= Beginning of Section =

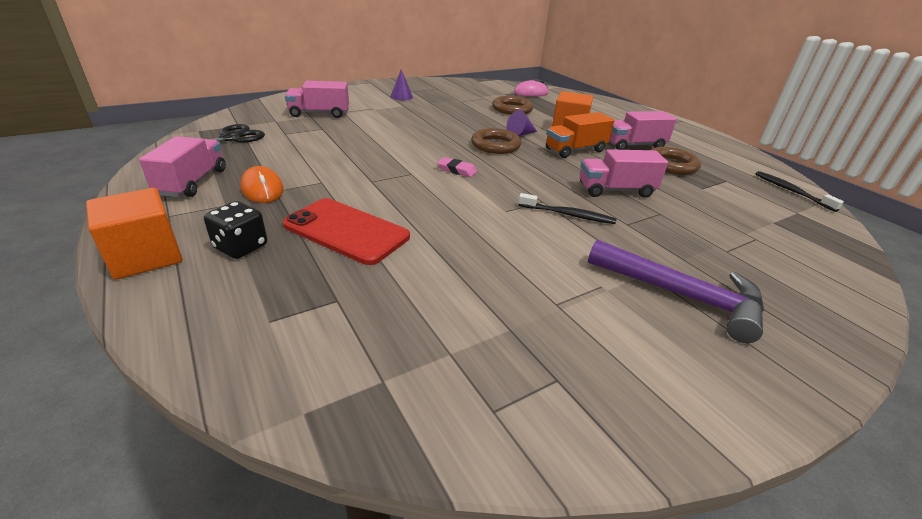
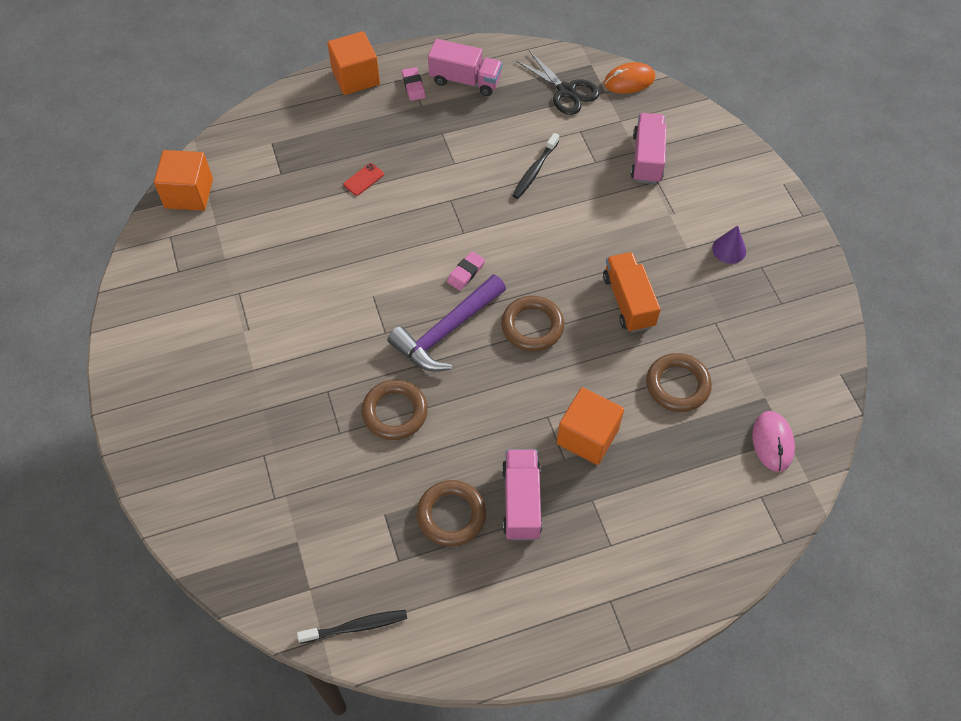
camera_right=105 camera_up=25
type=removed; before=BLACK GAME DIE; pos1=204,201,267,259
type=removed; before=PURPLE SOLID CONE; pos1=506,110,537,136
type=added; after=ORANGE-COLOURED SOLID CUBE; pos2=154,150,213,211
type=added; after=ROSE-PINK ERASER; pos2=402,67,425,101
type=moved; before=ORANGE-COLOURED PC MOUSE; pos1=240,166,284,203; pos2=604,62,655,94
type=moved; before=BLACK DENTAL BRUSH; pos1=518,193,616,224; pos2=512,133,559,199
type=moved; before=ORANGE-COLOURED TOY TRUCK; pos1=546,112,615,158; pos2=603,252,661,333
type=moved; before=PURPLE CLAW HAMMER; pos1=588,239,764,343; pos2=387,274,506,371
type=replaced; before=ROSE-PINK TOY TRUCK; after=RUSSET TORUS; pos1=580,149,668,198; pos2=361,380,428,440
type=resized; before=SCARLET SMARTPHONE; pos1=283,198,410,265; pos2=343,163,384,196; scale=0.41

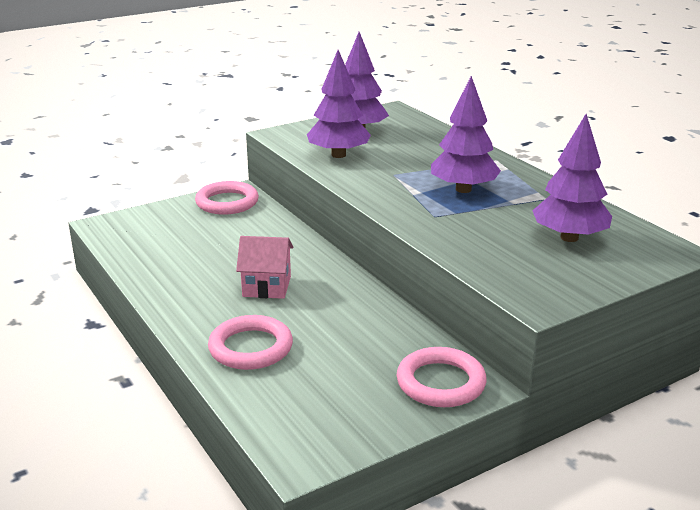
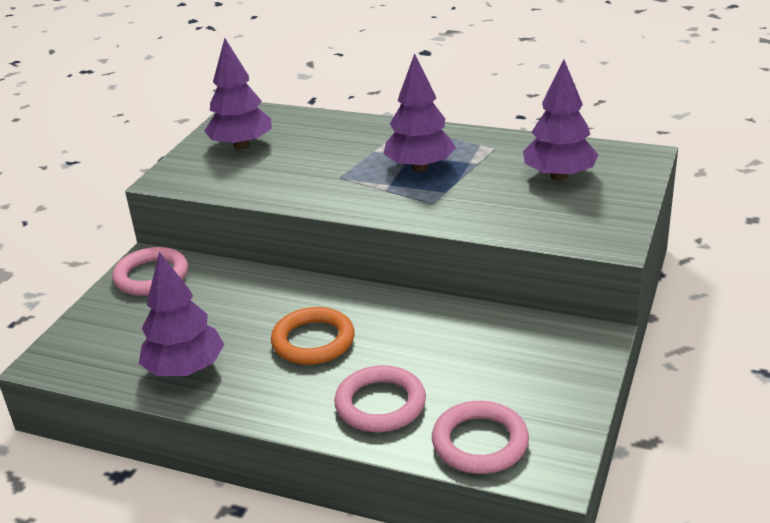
camera_right=-35 camera_up=5
type=moved; before=PURPLE TREE; pos1=307,50,371,158; pos2=139,252,224,376
type=moved; before=ROSE-PINK TORUS; pos1=397,347,487,407; pos2=432,401,529,474
type=replaced; before=ROSE-PINK TOY HOUSE; after=ORANGE-COLOURED TORUS; pos1=236,236,294,299; pos2=271,307,354,365

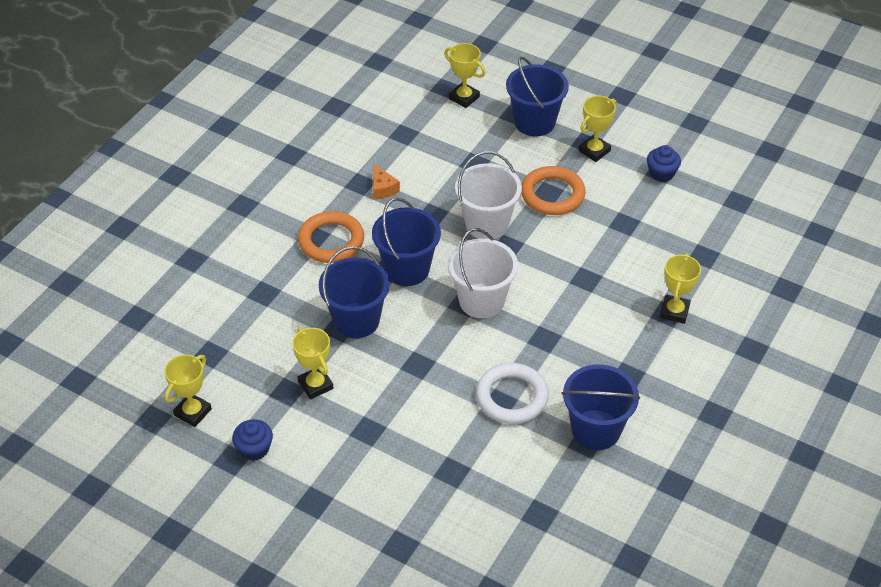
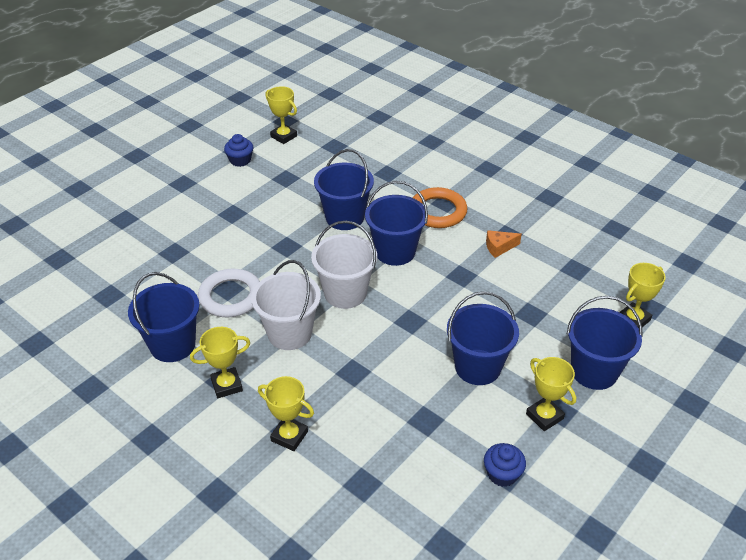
camera_right=100 camera_up=-5
type=moved; before=BRIGHT YELLOW AWARD CUP; pos1=292,328,333,399; pos2=190,327,250,398
type=moved; before=WHITE SAND BUCKET; pos1=455,151,522,239; pos2=251,260,321,350
type=replaced; before=ORANGE-COLOURED TORUS; after=ROYAL BLUE SAND BUCKET; pos1=521,166,586,215; pos2=447,291,519,385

= End of Section =

> **Aim of the task**: Copy out every entry above, character for character, excluding pictures.

> **Problem solution**:
camera_right=105 camera_up=25
type=removed; before=BLACK GAME DIE; pos1=204,201,267,259
type=removed; before=PURPLE SOLID CONE; pos1=506,110,537,136
type=added; after=ORANGE-COLOURED SOLID CUBE; pos2=154,150,213,211
type=added; after=ROSE-PINK ERASER; pos2=402,67,425,101
type=moved; before=ORANGE-COLOURED PC MOUSE; pos1=240,166,284,203; pos2=604,62,655,94
type=moved; before=BLACK DENTAL BRUSH; pos1=518,193,616,224; pos2=512,133,559,199
type=moved; before=ORANGE-COLOURED TOY TRUCK; pos1=546,112,615,158; pos2=603,252,661,333
type=moved; before=PURPLE CLAW HAMMER; pos1=588,239,764,343; pos2=387,274,506,371
type=replaced; before=ROSE-PINK TOY TRUCK; after=RUSSET TORUS; pos1=580,149,668,198; pos2=361,380,428,440
type=resized; before=SCARLET SMARTPHONE; pos1=283,198,410,265; pos2=343,163,384,196; scale=0.41

camera_right=-35 camera_up=5
type=moved; before=PURPLE TREE; pos1=307,50,371,158; pos2=139,252,224,376
type=moved; before=ROSE-PINK TORUS; pos1=397,347,487,407; pos2=432,401,529,474
type=replaced; before=ROSE-PINK TOY HOUSE; after=ORANGE-COLOURED TORUS; pos1=236,236,294,299; pos2=271,307,354,365

camera_right=100 camera_up=-5
type=moved; before=BRIGHT YELLOW AWARD CUP; pos1=292,328,333,399; pos2=190,327,250,398
type=moved; before=WHITE SAND BUCKET; pos1=455,151,522,239; pos2=251,260,321,350
type=replaced; before=ORANGE-COLOURED TORUS; after=ROYAL BLUE SAND BUCKET; pos1=521,166,586,215; pos2=447,291,519,385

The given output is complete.